*** Opening of MATERIAL TO PROCESS ***
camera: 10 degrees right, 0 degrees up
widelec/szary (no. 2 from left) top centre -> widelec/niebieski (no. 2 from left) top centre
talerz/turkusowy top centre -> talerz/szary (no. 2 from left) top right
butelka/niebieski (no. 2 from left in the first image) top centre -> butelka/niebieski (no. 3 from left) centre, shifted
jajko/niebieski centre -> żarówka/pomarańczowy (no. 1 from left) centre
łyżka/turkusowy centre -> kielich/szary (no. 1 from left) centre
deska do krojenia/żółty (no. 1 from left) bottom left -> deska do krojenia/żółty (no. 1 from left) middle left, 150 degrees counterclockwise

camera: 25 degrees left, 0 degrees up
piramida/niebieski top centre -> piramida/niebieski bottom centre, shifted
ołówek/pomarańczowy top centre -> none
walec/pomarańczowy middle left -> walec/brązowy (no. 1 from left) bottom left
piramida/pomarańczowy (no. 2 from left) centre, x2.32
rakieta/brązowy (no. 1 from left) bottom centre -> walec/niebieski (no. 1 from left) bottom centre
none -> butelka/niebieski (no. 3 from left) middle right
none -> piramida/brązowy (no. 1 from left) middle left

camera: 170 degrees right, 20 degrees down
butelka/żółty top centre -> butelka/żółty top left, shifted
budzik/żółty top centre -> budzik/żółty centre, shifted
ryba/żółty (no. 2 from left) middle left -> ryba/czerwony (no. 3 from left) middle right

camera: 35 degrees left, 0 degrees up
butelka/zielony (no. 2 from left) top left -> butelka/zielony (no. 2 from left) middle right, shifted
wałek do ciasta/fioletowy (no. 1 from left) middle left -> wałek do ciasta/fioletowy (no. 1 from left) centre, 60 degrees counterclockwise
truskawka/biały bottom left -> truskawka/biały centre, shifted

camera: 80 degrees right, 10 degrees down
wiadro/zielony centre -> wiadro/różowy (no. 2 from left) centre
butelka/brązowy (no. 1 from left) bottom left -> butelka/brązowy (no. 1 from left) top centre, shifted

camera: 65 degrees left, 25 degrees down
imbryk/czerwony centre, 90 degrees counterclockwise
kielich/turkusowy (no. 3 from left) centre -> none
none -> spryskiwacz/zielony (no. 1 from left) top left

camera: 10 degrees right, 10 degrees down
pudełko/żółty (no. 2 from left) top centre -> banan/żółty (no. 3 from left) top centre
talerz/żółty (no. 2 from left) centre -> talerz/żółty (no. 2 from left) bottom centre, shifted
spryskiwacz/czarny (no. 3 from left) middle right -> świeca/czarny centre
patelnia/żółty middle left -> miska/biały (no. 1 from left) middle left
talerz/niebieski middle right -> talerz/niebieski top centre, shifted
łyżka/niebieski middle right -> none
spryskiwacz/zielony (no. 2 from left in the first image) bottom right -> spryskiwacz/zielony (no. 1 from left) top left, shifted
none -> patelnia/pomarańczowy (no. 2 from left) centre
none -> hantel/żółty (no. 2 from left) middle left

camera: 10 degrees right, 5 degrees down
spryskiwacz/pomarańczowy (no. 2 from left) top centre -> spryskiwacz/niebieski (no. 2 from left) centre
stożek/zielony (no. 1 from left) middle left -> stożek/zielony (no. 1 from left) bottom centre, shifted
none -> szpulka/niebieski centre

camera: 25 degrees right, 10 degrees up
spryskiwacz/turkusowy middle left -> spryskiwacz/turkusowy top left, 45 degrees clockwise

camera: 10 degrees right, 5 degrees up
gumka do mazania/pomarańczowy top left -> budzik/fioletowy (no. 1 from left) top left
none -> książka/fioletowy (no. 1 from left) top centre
*** Close of MATERIAL TO PROCESS ***
_EXERCISE OBJECTIVE_:
A word-for-word copy of the material above is required.

_SOLUTION FOR THIS TASK_:
camera: 10 degrees right, 0 degrees up
widelec/szary (no. 2 from left) top centre -> widelec/niebieski (no. 2 from left) top centre
talerz/turkusowy top centre -> talerz/szary (no. 2 from left) top right
butelka/niebieski (no. 2 from left in the first image) top centre -> butelka/niebieski (no. 3 from left) centre, shifted
jajko/niebieski centre -> żarówka/pomarańczowy (no. 1 from left) centre
łyżka/turkusowy centre -> kielich/szary (no. 1 from left) centre
deska do krojenia/żółty (no. 1 from left) bottom left -> deska do krojenia/żółty (no. 1 from left) middle left, 150 degrees counterclockwise

camera: 25 degrees left, 0 degrees up
piramida/niebieski top centre -> piramida/niebieski bottom centre, shifted
ołówek/pomarańczowy top centre -> none
walec/pomarańczowy middle left -> walec/brązowy (no. 1 from left) bottom left
piramida/pomarańczowy (no. 2 from left) centre, x2.32
rakieta/brązowy (no. 1 from left) bottom centre -> walec/niebieski (no. 1 from left) bottom centre
none -> butelka/niebieski (no. 3 from left) middle right
none -> piramida/brązowy (no. 1 from left) middle left

camera: 170 degrees right, 20 degrees down
butelka/żółty top centre -> butelka/żółty top left, shifted
budzik/żółty top centre -> budzik/żółty centre, shifted
ryba/żółty (no. 2 from left) middle left -> ryba/czerwony (no. 3 from left) middle right

camera: 35 degrees left, 0 degrees up
butelka/zielony (no. 2 from left) top left -> butelka/zielony (no. 2 from left) middle right, shifted
wałek do ciasta/fioletowy (no. 1 from left) middle left -> wałek do ciasta/fioletowy (no. 1 from left) centre, 60 degrees counterclockwise
truskawka/biały bottom left -> truskawka/biały centre, shifted

camera: 80 degrees right, 10 degrees down
wiadro/zielony centre -> wiadro/różowy (no. 2 from left) centre
butelka/brązowy (no. 1 from left) bottom left -> butelka/brązowy (no. 1 from left) top centre, shifted

camera: 65 degrees left, 25 degrees down
imbryk/czerwony centre, 90 degrees counterclockwise
kielich/turkusowy (no. 3 from left) centre -> none
none -> spryskiwacz/zielony (no. 1 from left) top left

camera: 10 degrees right, 10 degrees down
pudełko/żółty (no. 2 from left) top centre -> banan/żółty (no. 3 from left) top centre
talerz/żółty (no. 2 from left) centre -> talerz/żółty (no. 2 from left) bottom centre, shifted
spryskiwacz/czarny (no. 3 from left) middle right -> świeca/czarny centre
patelnia/żółty middle left -> miska/biały (no. 1 from left) middle left
talerz/niebieski middle right -> talerz/niebieski top centre, shifted
łyżka/niebieski middle right -> none
spryskiwacz/zielony (no. 2 from left in the first image) bottom right -> spryskiwacz/zielony (no. 1 from left) top left, shifted
none -> patelnia/pomarańczowy (no. 2 from left) centre
none -> hantel/żółty (no. 2 from left) middle left

camera: 10 degrees right, 5 degrees down
spryskiwacz/pomarańczowy (no. 2 from left) top centre -> spryskiwacz/niebieski (no. 2 from left) centre
stożek/zielony (no. 1 from left) middle left -> stożek/zielony (no. 1 from left) bottom centre, shifted
none -> szpulka/niebieski centre

camera: 25 degrees right, 10 degrees up
spryskiwacz/turkusowy middle left -> spryskiwacz/turkusowy top left, 45 degrees clockwise

camera: 10 degrees right, 5 degrees up
gumka do mazania/pomarańczowy top left -> budzik/fioletowy (no. 1 from left) top left
none -> książka/fioletowy (no. 1 from left) top centre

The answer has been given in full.